Copy out each line in the entries below that contains the word "orange".
>> start DATA FOR THE TASK
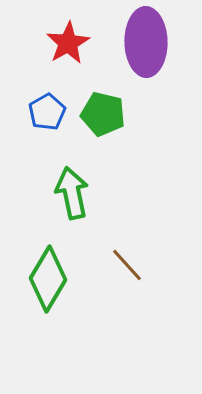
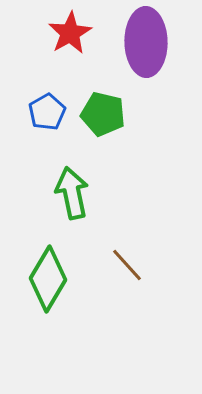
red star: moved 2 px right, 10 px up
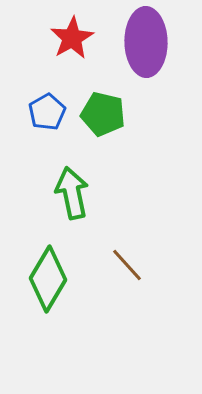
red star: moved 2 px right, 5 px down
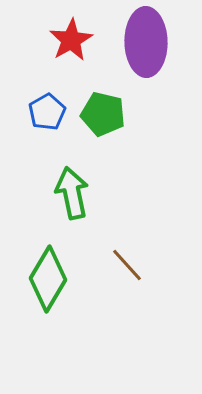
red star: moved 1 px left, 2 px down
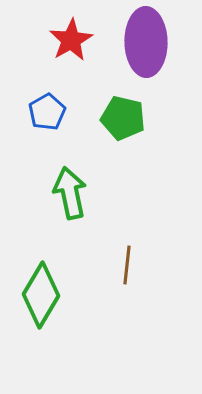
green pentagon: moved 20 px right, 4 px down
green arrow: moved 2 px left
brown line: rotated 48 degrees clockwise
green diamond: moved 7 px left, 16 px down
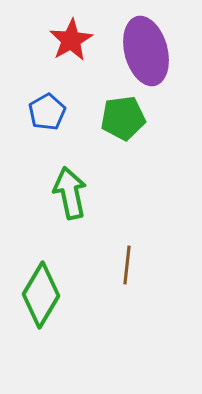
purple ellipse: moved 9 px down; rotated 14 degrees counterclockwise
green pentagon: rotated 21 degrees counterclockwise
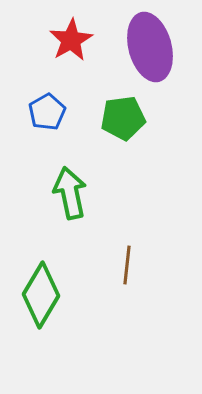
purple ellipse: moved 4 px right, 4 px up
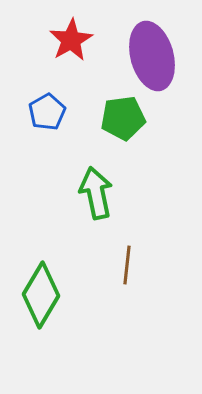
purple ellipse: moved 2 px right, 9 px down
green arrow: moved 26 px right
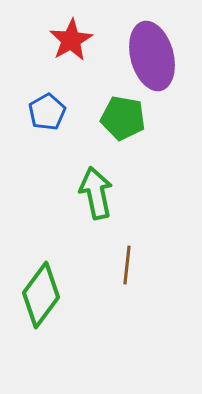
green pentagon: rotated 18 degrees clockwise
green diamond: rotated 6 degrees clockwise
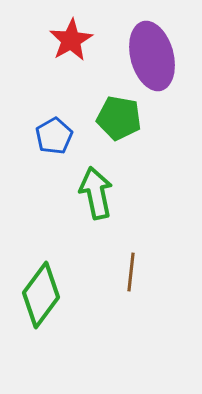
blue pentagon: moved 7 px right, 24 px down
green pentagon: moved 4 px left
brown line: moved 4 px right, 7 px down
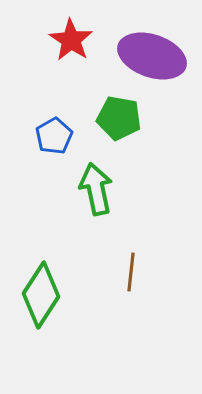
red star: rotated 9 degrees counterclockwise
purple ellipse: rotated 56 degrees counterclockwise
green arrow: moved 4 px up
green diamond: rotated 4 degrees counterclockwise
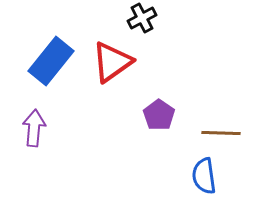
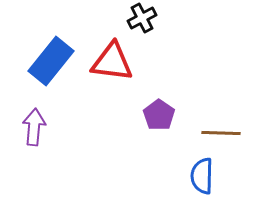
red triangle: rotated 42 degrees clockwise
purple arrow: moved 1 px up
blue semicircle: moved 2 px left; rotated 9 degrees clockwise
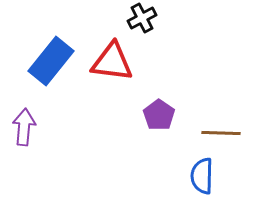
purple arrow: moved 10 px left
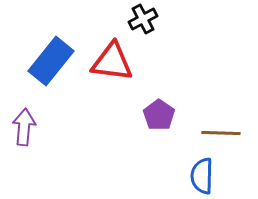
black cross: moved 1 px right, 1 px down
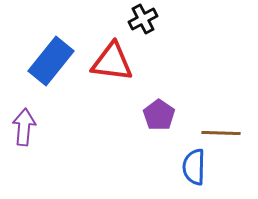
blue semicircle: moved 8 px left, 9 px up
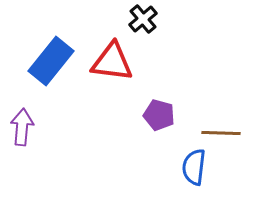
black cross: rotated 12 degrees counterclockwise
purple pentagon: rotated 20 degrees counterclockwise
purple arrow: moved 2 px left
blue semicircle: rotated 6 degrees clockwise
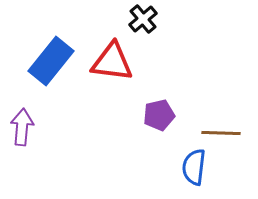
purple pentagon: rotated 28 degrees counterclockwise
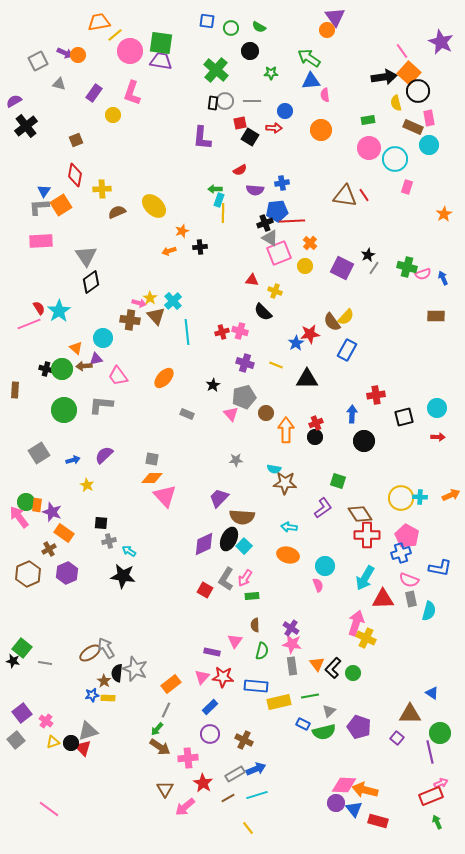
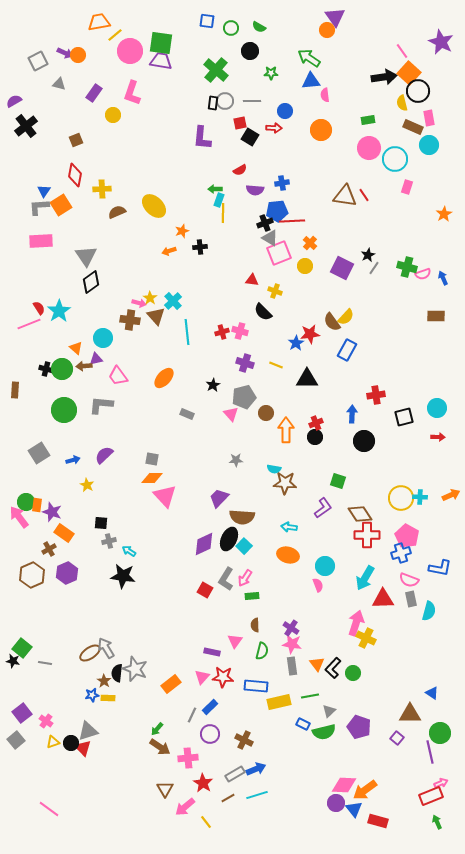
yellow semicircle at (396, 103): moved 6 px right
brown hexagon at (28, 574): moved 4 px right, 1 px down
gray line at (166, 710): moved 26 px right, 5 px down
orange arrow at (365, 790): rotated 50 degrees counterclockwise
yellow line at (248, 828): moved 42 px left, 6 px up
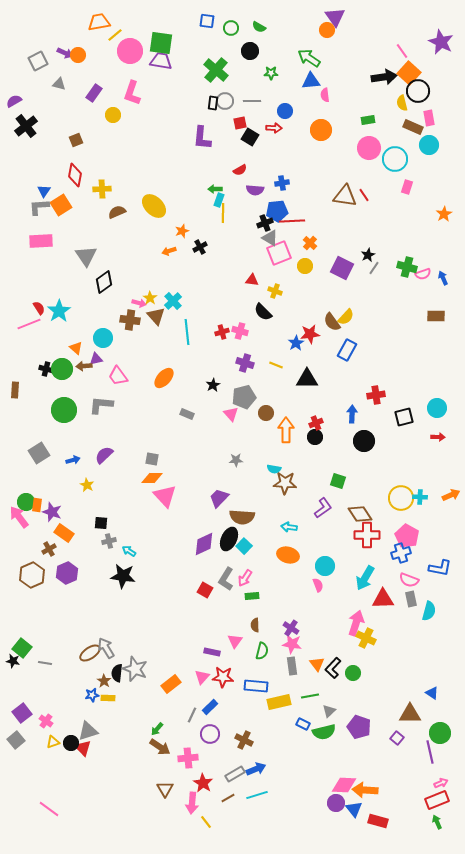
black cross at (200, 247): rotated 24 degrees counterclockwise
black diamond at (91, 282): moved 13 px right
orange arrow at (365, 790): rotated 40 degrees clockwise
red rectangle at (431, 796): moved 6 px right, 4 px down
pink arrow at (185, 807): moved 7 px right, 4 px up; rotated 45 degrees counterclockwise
>> end DATA FOR THE TASK
→ **COMPLETED TASK**:
orange arrow at (365, 790): rotated 50 degrees counterclockwise
orange arrow at (365, 790): rotated 40 degrees clockwise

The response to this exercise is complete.